Aim of the exercise: In the entries below, find the line with "pink flashlight [427,606,494,639]" and print exactly every line from there up to and including the line with "none -> pink notebook [437,349,538,465]", with no other lines.

Input data:

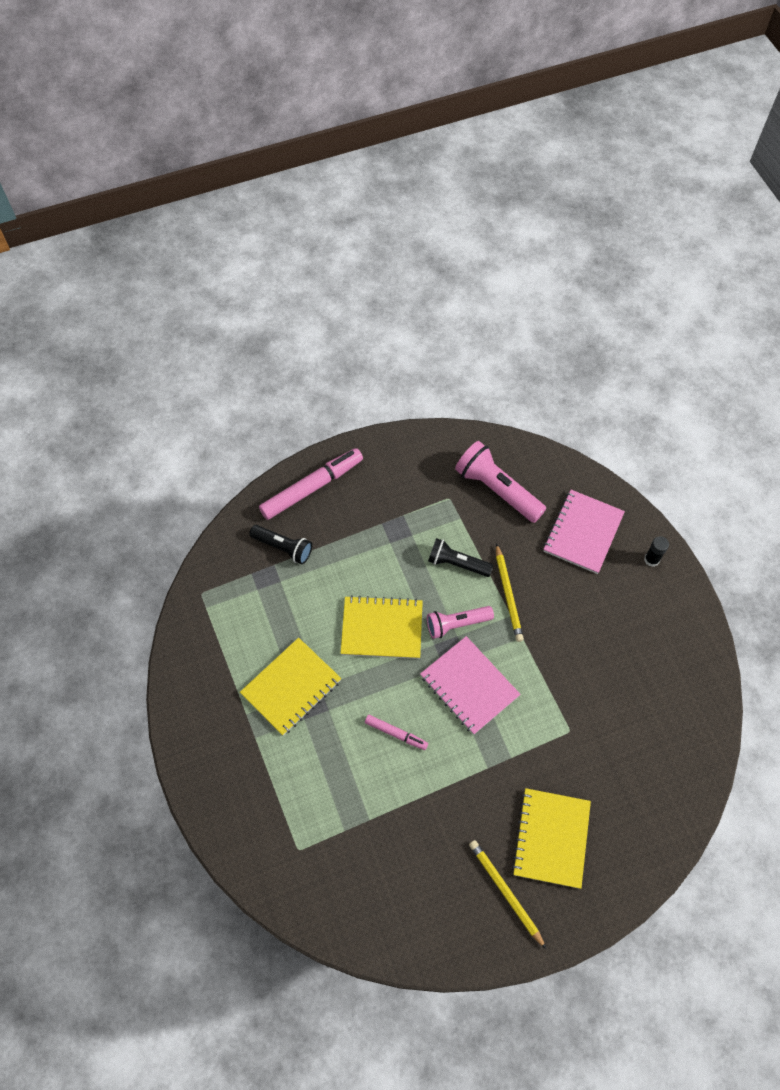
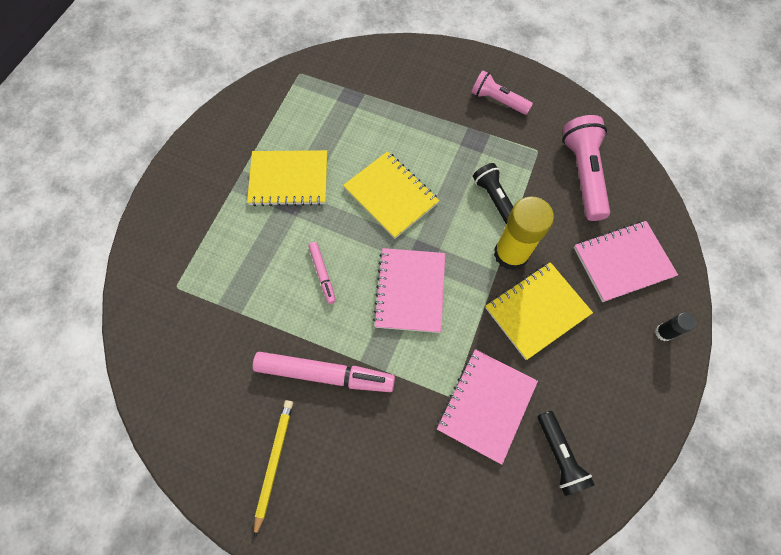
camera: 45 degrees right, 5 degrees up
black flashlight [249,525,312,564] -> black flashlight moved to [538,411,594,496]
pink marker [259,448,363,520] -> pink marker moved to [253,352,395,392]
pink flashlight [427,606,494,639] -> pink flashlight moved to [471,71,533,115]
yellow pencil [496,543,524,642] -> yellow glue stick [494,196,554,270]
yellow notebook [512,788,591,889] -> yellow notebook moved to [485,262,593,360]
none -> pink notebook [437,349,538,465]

...

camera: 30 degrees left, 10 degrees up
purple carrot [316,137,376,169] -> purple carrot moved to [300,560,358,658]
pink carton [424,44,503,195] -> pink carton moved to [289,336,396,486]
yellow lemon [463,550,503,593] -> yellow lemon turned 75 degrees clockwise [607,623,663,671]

Solution to this problem:
pink flashlight [427,606,494,639] -> pink flashlight moved to [471,71,533,115]
yellow pencil [496,543,524,642] -> yellow glue stick [494,196,554,270]
yellow notebook [512,788,591,889] -> yellow notebook moved to [485,262,593,360]
none -> pink notebook [437,349,538,465]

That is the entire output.